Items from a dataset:

»»

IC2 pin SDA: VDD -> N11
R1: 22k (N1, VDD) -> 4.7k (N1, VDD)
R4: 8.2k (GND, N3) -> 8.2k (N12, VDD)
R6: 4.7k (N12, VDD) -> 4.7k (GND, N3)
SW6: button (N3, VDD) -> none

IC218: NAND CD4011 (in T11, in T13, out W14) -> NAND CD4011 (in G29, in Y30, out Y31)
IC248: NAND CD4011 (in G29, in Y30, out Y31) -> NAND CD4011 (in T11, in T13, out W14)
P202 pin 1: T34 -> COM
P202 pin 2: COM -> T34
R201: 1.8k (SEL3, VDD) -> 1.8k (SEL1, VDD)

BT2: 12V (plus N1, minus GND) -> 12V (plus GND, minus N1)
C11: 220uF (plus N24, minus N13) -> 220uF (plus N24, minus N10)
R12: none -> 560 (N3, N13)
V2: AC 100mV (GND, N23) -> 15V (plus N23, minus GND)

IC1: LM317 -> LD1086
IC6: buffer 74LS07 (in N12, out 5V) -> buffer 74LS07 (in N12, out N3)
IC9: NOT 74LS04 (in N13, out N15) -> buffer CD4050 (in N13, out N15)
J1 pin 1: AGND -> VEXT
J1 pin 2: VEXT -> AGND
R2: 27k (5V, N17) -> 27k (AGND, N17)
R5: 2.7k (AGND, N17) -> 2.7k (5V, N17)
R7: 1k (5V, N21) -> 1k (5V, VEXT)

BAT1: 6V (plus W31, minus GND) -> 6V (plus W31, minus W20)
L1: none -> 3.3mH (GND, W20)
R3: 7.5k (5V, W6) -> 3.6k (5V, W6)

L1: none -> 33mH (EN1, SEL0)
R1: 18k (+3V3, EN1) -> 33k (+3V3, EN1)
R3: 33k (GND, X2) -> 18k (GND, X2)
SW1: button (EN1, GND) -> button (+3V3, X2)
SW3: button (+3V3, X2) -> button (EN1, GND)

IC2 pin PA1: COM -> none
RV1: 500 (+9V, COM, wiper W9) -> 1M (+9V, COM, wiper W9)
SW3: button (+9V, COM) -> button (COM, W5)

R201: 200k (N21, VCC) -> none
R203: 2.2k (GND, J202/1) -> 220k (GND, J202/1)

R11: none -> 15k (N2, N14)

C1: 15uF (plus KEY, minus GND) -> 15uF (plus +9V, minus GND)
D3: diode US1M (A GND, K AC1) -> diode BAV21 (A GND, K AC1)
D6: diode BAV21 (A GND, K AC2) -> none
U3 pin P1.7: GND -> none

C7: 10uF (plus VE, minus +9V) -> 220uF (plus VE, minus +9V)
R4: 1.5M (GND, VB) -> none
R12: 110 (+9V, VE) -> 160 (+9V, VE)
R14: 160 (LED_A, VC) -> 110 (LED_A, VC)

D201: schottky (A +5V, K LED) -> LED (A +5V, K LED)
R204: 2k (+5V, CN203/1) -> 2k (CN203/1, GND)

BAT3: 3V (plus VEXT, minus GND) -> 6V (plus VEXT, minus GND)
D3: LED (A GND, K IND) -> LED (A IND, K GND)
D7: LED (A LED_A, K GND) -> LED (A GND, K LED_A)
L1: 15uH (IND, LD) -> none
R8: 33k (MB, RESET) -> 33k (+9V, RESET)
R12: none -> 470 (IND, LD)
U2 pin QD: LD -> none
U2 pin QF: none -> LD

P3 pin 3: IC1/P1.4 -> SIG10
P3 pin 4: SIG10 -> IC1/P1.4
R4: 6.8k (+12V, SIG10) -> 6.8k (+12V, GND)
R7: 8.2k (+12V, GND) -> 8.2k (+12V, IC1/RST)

««

**Required work**
Write every entry out again. Keep each one exact.

**Result for this task**
IC2 pin SDA: VDD -> N11
R1: 22k (N1, VDD) -> 4.7k (N1, VDD)
R4: 8.2k (GND, N3) -> 8.2k (N12, VDD)
R6: 4.7k (N12, VDD) -> 4.7k (GND, N3)
SW6: button (N3, VDD) -> none

IC218: NAND CD4011 (in T11, in T13, out W14) -> NAND CD4011 (in G29, in Y30, out Y31)
IC248: NAND CD4011 (in G29, in Y30, out Y31) -> NAND CD4011 (in T11, in T13, out W14)
P202 pin 1: T34 -> COM
P202 pin 2: COM -> T34
R201: 1.8k (SEL3, VDD) -> 1.8k (SEL1, VDD)

BT2: 12V (plus N1, minus GND) -> 12V (plus GND, minus N1)
C11: 220uF (plus N24, minus N13) -> 220uF (plus N24, minus N10)
R12: none -> 560 (N3, N13)
V2: AC 100mV (GND, N23) -> 15V (plus N23, minus GND)

IC1: LM317 -> LD1086
IC6: buffer 74LS07 (in N12, out 5V) -> buffer 74LS07 (in N12, out N3)
IC9: NOT 74LS04 (in N13, out N15) -> buffer CD4050 (in N13, out N15)
J1 pin 1: AGND -> VEXT
J1 pin 2: VEXT -> AGND
R2: 27k (5V, N17) -> 27k (AGND, N17)
R5: 2.7k (AGND, N17) -> 2.7k (5V, N17)
R7: 1k (5V, N21) -> 1k (5V, VEXT)

BAT1: 6V (plus W31, minus GND) -> 6V (plus W31, minus W20)
L1: none -> 3.3mH (GND, W20)
R3: 7.5k (5V, W6) -> 3.6k (5V, W6)

L1: none -> 33mH (EN1, SEL0)
R1: 18k (+3V3, EN1) -> 33k (+3V3, EN1)
R3: 33k (GND, X2) -> 18k (GND, X2)
SW1: button (EN1, GND) -> button (+3V3, X2)
SW3: button (+3V3, X2) -> button (EN1, GND)

IC2 pin PA1: COM -> none
RV1: 500 (+9V, COM, wiper W9) -> 1M (+9V, COM, wiper W9)
SW3: button (+9V, COM) -> button (COM, W5)

R201: 200k (N21, VCC) -> none
R203: 2.2k (GND, J202/1) -> 220k (GND, J202/1)

R11: none -> 15k (N2, N14)

C1: 15uF (plus KEY, minus GND) -> 15uF (plus +9V, minus GND)
D3: diode US1M (A GND, K AC1) -> diode BAV21 (A GND, K AC1)
D6: diode BAV21 (A GND, K AC2) -> none
U3 pin P1.7: GND -> none

C7: 10uF (plus VE, minus +9V) -> 220uF (plus VE, minus +9V)
R4: 1.5M (GND, VB) -> none
R12: 110 (+9V, VE) -> 160 (+9V, VE)
R14: 160 (LED_A, VC) -> 110 (LED_A, VC)

D201: schottky (A +5V, K LED) -> LED (A +5V, K LED)
R204: 2k (+5V, CN203/1) -> 2k (CN203/1, GND)

BAT3: 3V (plus VEXT, minus GND) -> 6V (plus VEXT, minus GND)
D3: LED (A GND, K IND) -> LED (A IND, K GND)
D7: LED (A LED_A, K GND) -> LED (A GND, K LED_A)
L1: 15uH (IND, LD) -> none
R8: 33k (MB, RESET) -> 33k (+9V, RESET)
R12: none -> 470 (IND, LD)
U2 pin QD: LD -> none
U2 pin QF: none -> LD

P3 pin 3: IC1/P1.4 -> SIG10
P3 pin 4: SIG10 -> IC1/P1.4
R4: 6.8k (+12V, SIG10) -> 6.8k (+12V, GND)
R7: 8.2k (+12V, GND) -> 8.2k (+12V, IC1/RST)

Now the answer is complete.